— Assignment —
Take the lines below from the one with "R20: 68k (W4, W12) -> 68k (0V, W9)" through the one with "R3: 9.1k (0V, W4) -> 9.1k (VEXT, W4)" and print only them, exactly. Don't print the pictures.

— Edit tracking data —
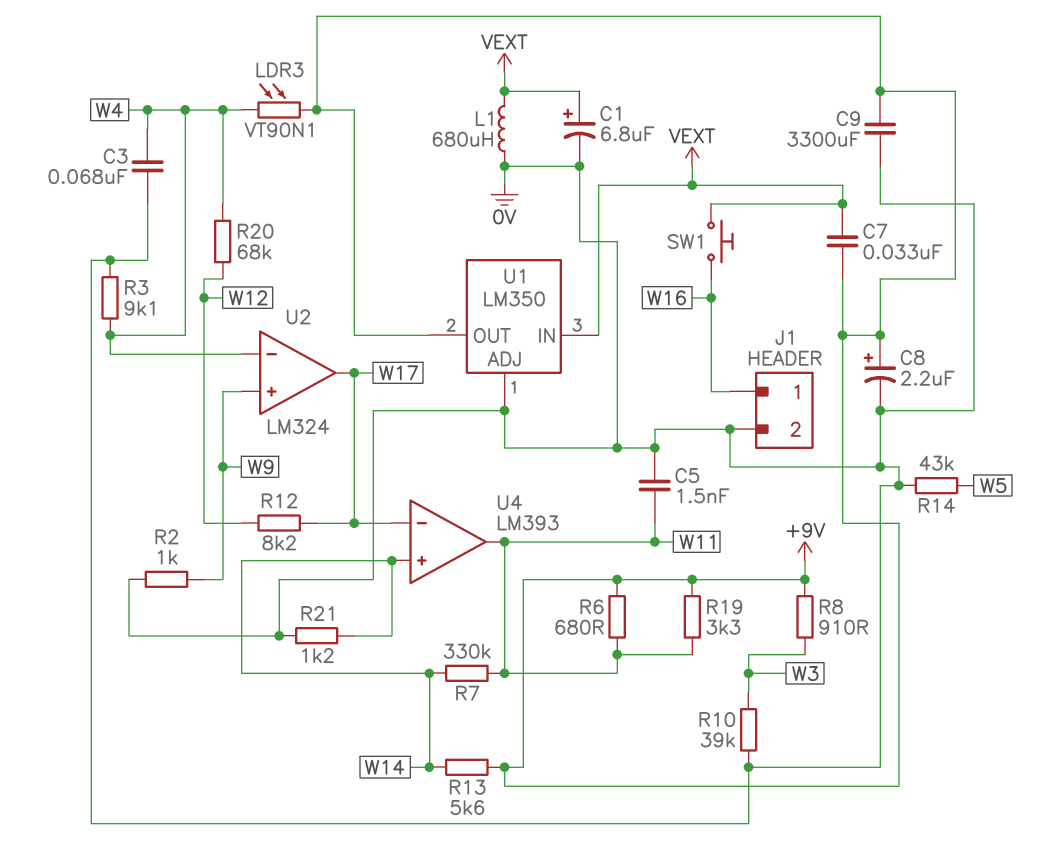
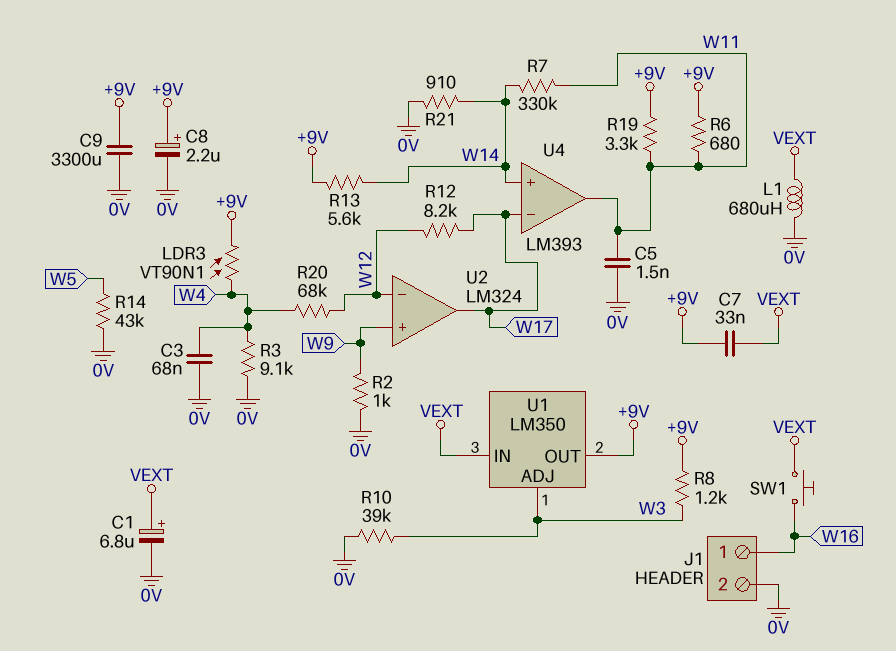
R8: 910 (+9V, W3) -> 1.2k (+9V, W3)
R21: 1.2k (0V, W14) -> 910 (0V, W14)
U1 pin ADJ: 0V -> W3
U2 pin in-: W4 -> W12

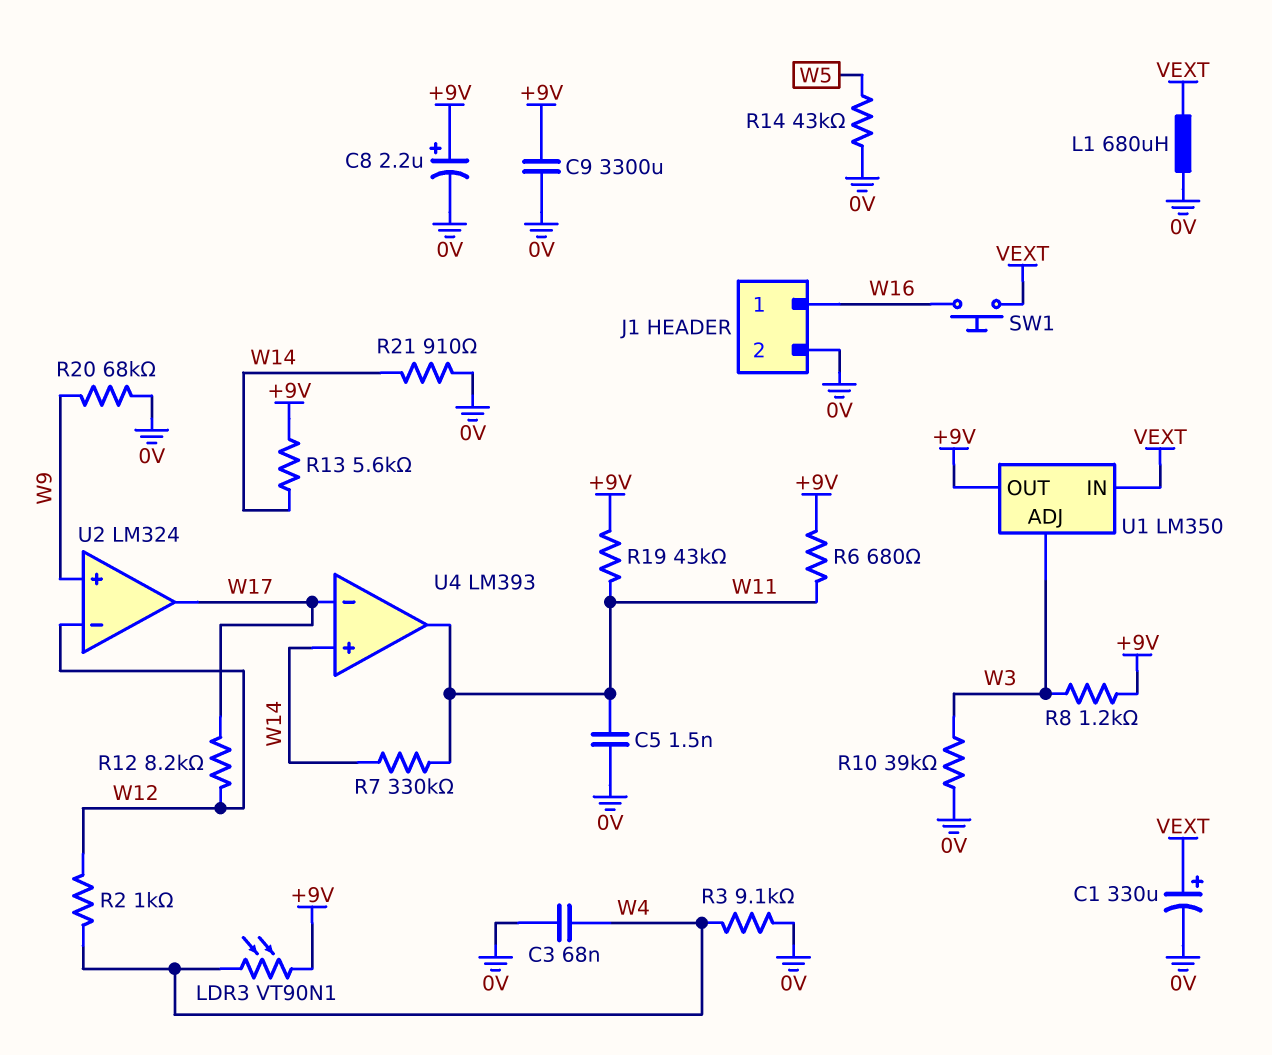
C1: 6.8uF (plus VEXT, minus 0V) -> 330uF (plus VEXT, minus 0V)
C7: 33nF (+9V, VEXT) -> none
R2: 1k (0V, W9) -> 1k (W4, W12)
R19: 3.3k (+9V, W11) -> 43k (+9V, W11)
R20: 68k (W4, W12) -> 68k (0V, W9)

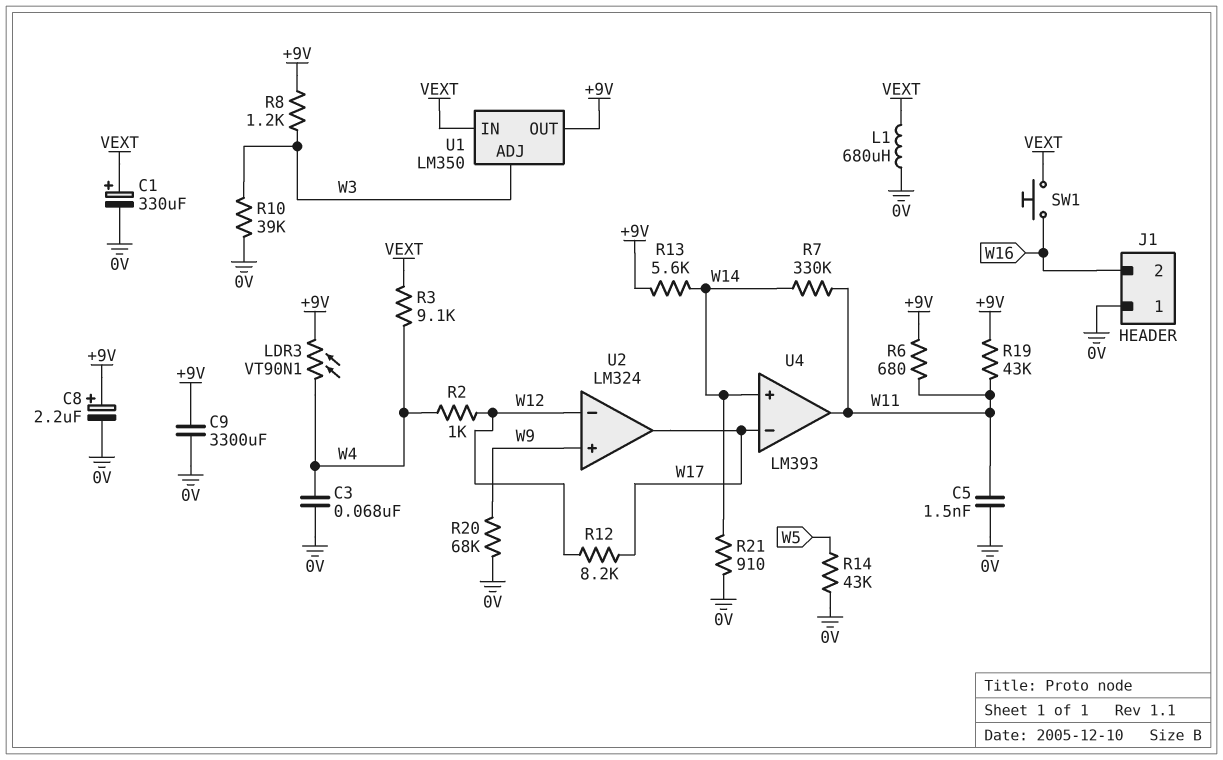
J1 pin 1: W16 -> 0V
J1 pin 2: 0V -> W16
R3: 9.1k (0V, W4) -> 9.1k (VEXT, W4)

* * *

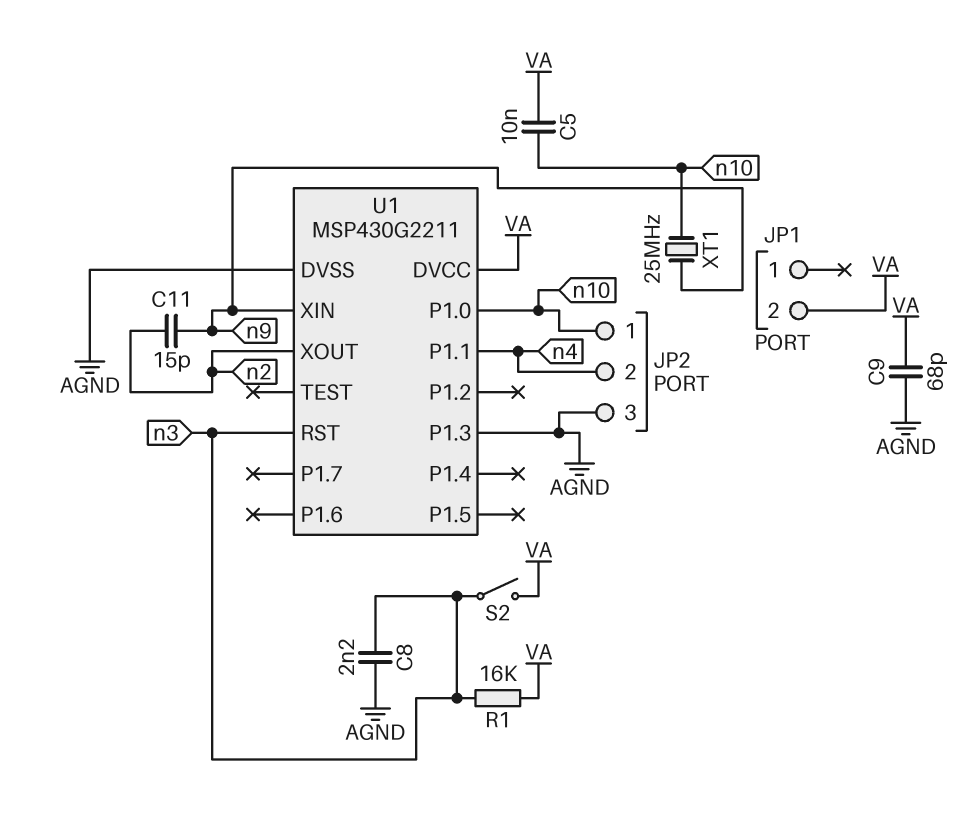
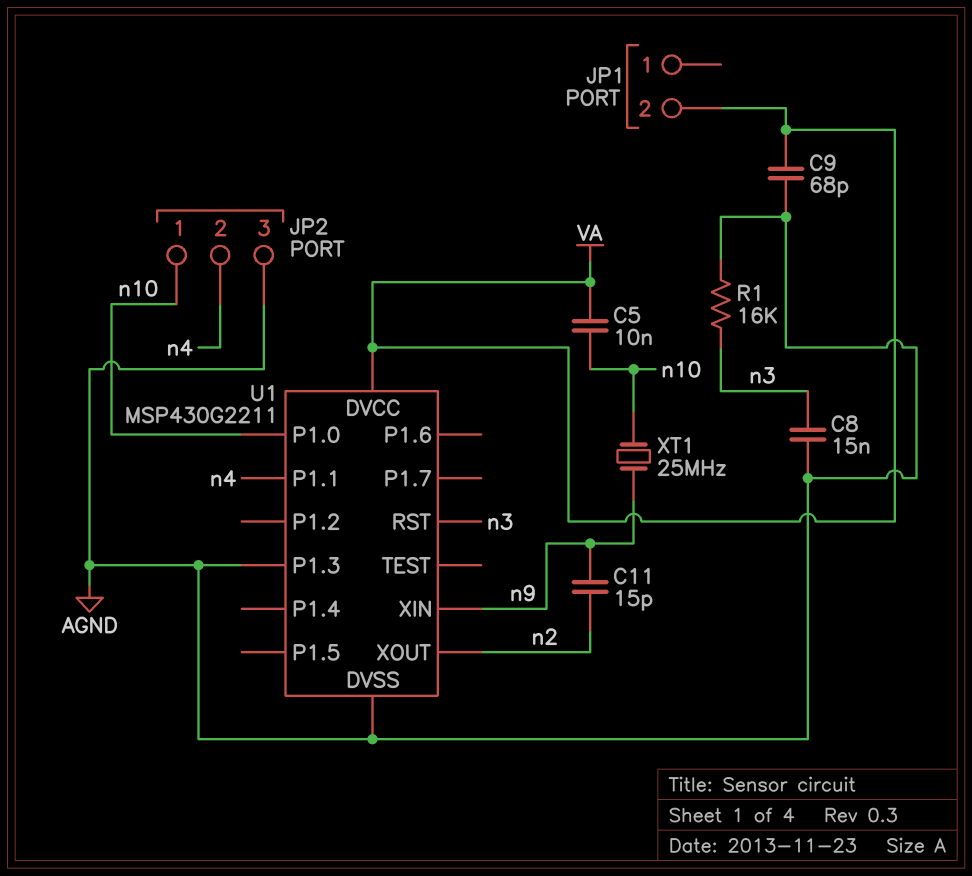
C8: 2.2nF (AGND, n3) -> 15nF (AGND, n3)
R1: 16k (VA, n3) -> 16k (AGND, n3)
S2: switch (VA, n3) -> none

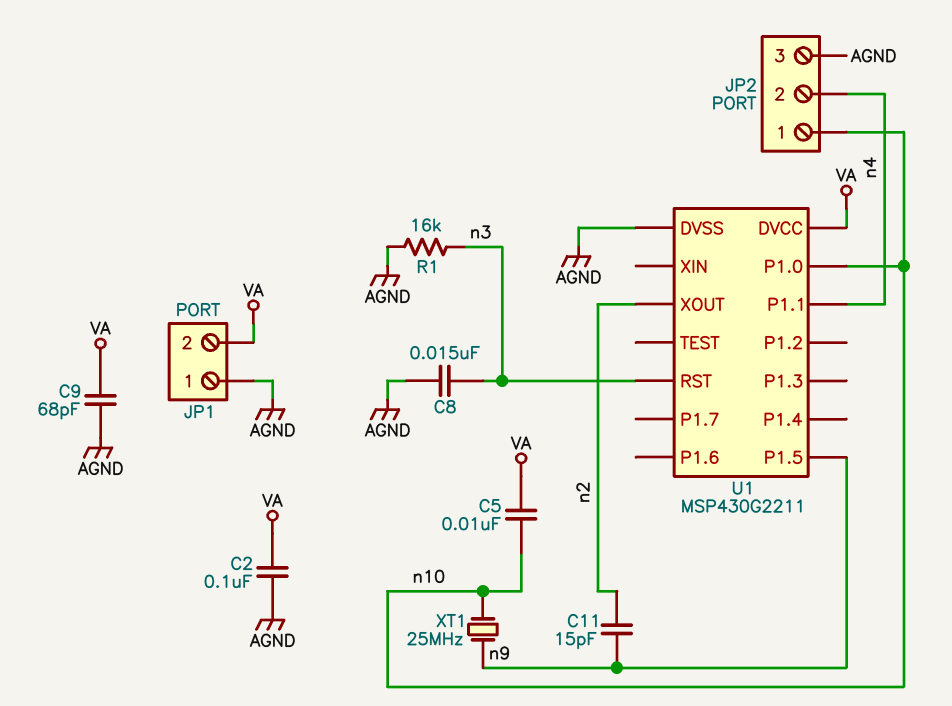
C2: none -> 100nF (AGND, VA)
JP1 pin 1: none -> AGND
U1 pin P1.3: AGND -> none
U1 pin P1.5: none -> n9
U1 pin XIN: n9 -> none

...

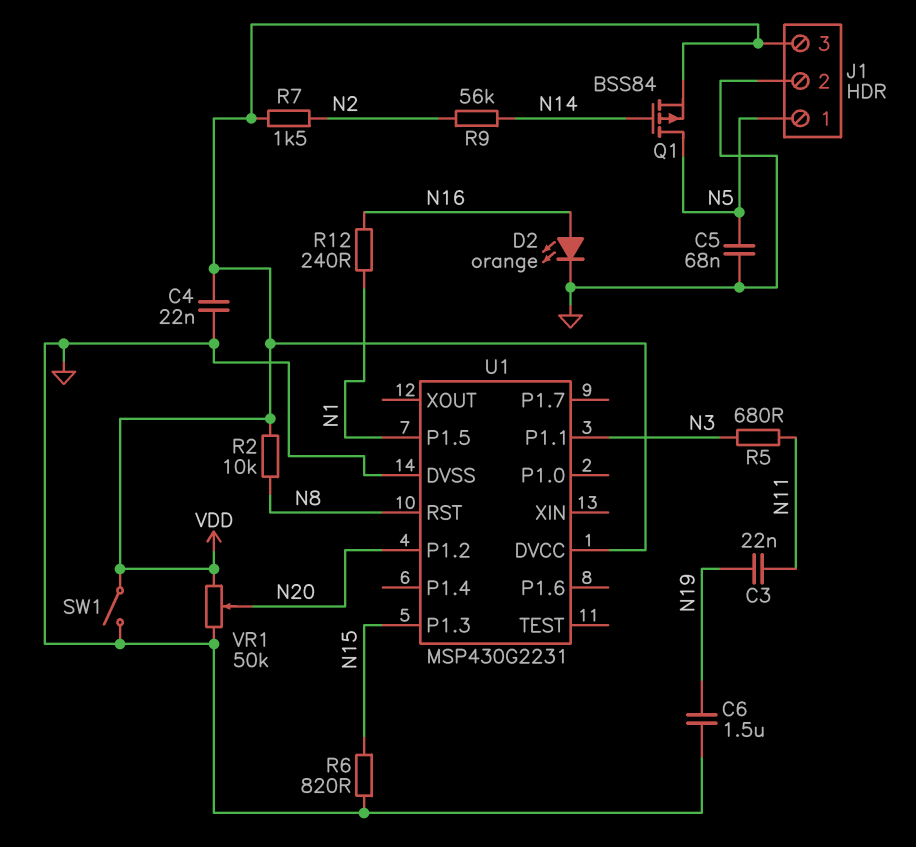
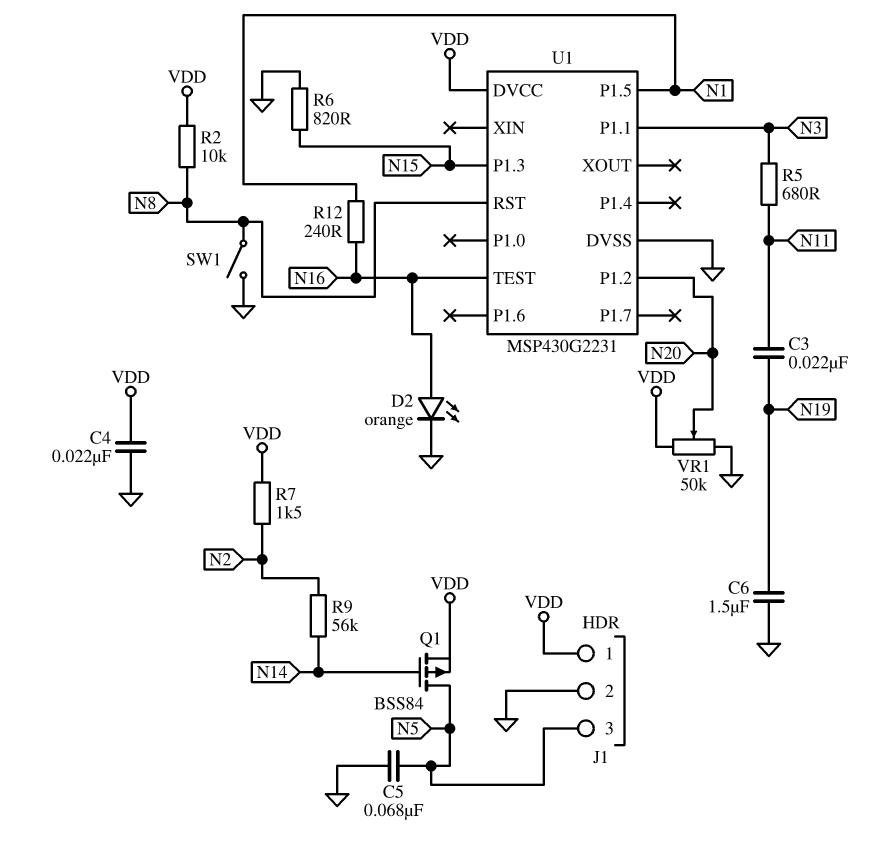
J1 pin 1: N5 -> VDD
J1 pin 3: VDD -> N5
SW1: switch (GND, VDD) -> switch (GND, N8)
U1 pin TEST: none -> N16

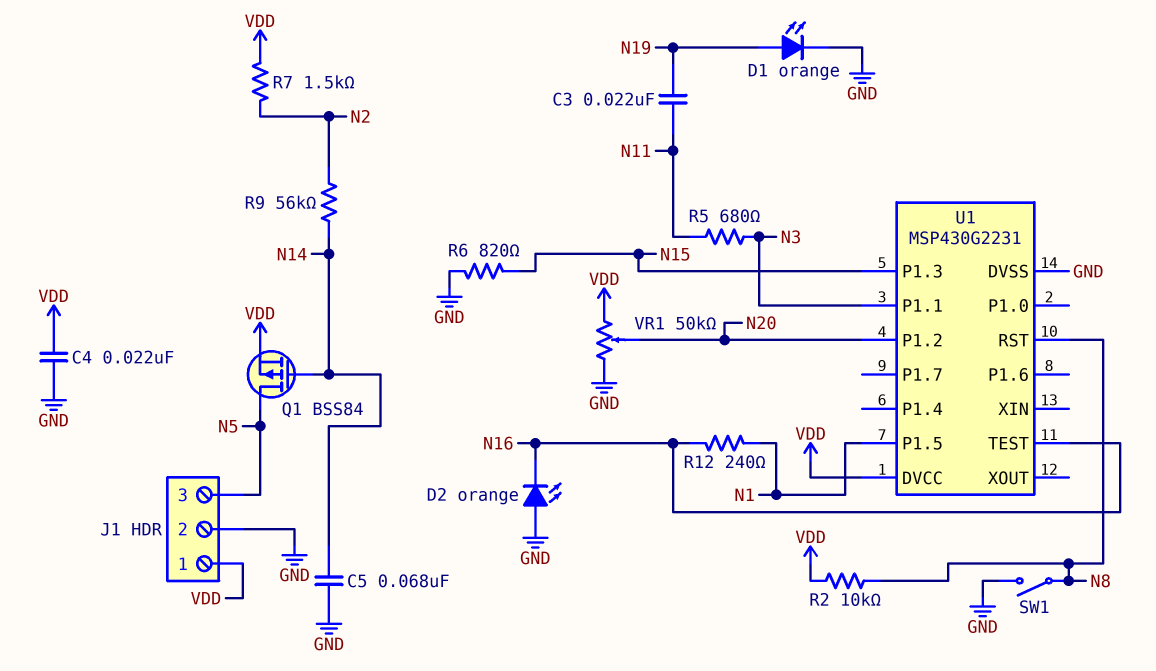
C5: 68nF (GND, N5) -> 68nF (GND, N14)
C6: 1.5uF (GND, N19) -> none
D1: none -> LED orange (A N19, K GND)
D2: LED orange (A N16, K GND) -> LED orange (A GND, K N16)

— Reply to the task —
R20: 68k (W4, W12) -> 68k (0V, W9)

J1 pin 1: W16 -> 0V
J1 pin 2: 0V -> W16
R3: 9.1k (0V, W4) -> 9.1k (VEXT, W4)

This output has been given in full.